[Start of Attachment]

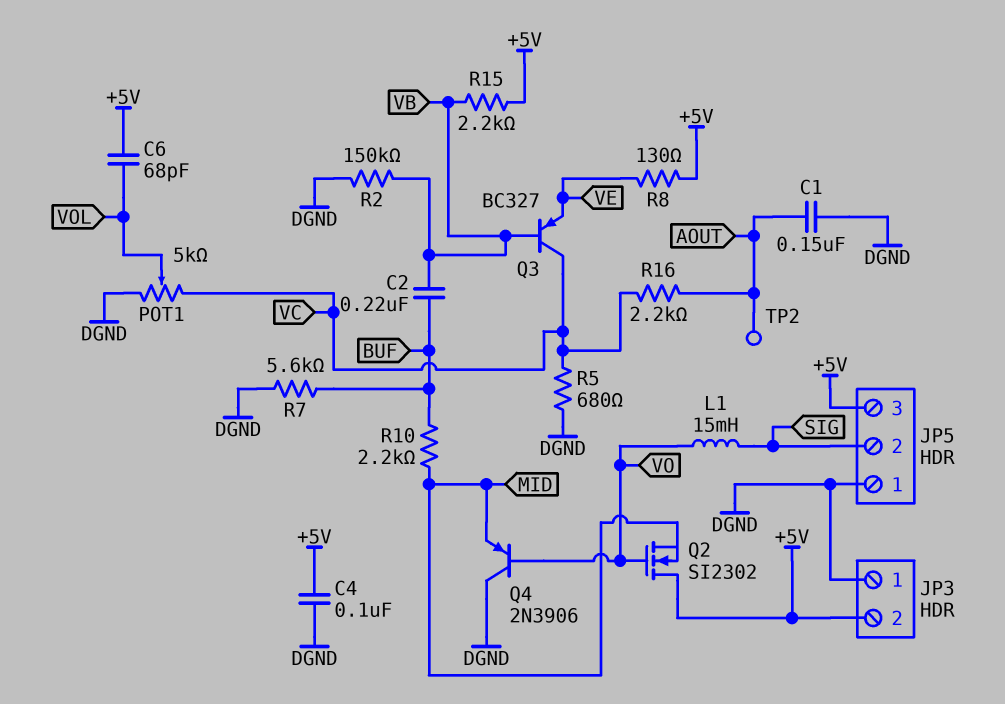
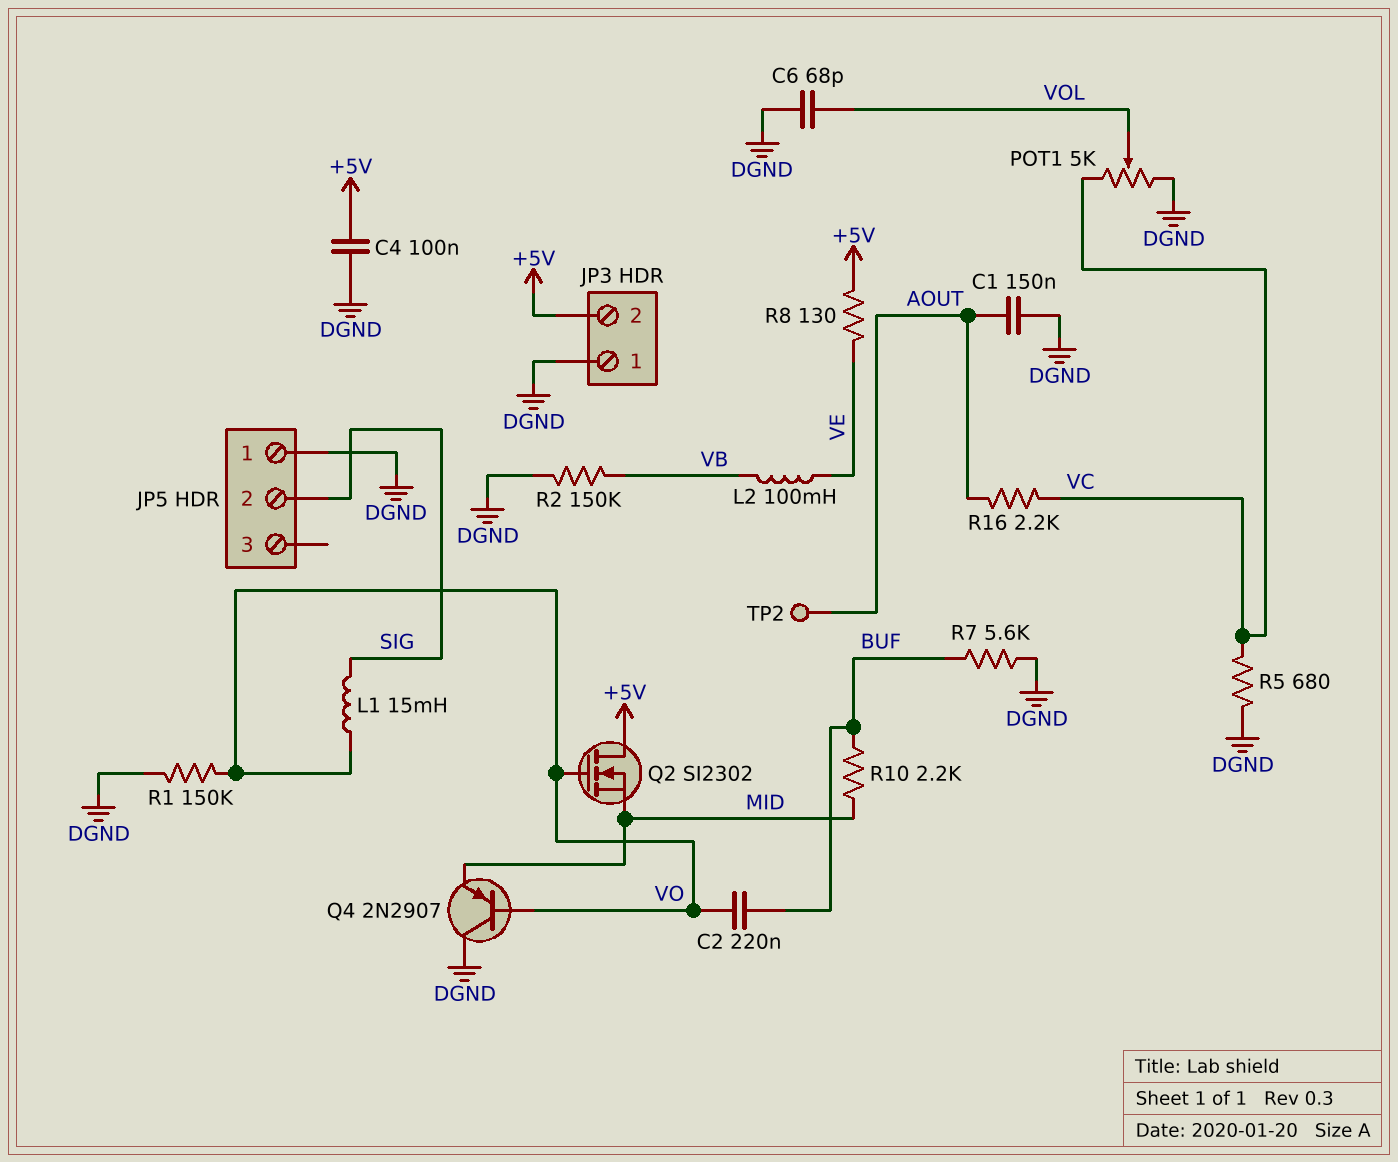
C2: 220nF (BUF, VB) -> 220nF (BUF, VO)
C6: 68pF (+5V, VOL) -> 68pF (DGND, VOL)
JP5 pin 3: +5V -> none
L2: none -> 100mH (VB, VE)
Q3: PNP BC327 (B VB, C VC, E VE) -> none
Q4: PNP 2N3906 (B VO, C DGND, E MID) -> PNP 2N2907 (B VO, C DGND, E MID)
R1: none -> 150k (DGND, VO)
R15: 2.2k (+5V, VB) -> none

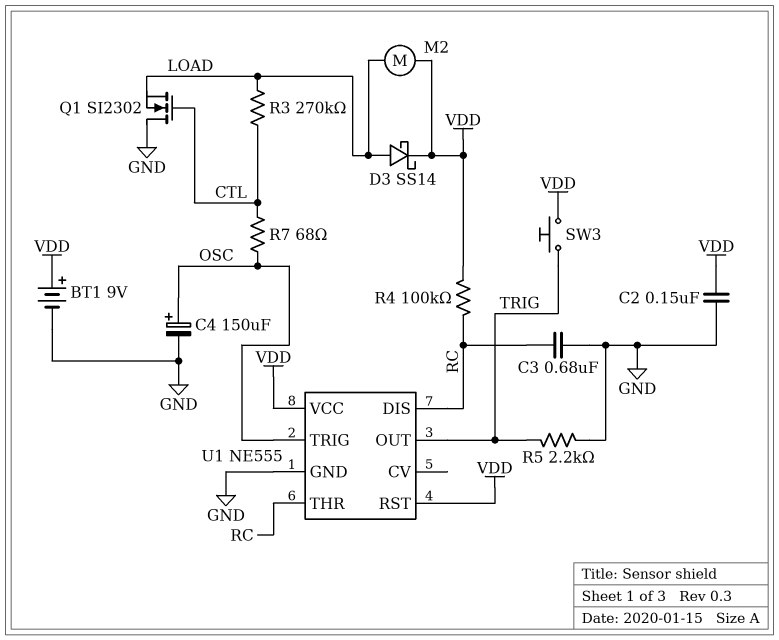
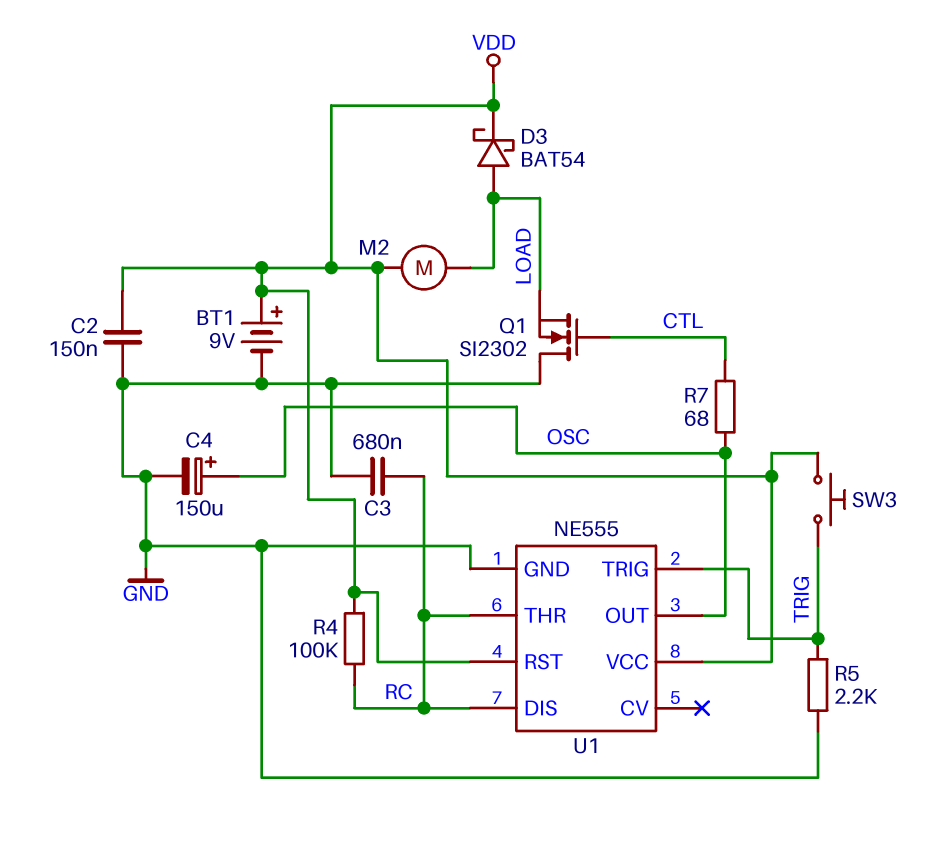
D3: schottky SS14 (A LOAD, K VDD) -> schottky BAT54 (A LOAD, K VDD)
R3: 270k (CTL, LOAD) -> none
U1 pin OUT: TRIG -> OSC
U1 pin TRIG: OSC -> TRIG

[End of Attachment]

EXERCISE PROMPT: Copy out the entries verbatim and leave the images out.

ANSWER SPACE:
C2: 220nF (BUF, VB) -> 220nF (BUF, VO)
C6: 68pF (+5V, VOL) -> 68pF (DGND, VOL)
JP5 pin 3: +5V -> none
L2: none -> 100mH (VB, VE)
Q3: PNP BC327 (B VB, C VC, E VE) -> none
Q4: PNP 2N3906 (B VO, C DGND, E MID) -> PNP 2N2907 (B VO, C DGND, E MID)
R1: none -> 150k (DGND, VO)
R15: 2.2k (+5V, VB) -> none

D3: schottky SS14 (A LOAD, K VDD) -> schottky BAT54 (A LOAD, K VDD)
R3: 270k (CTL, LOAD) -> none
U1 pin OUT: TRIG -> OSC
U1 pin TRIG: OSC -> TRIG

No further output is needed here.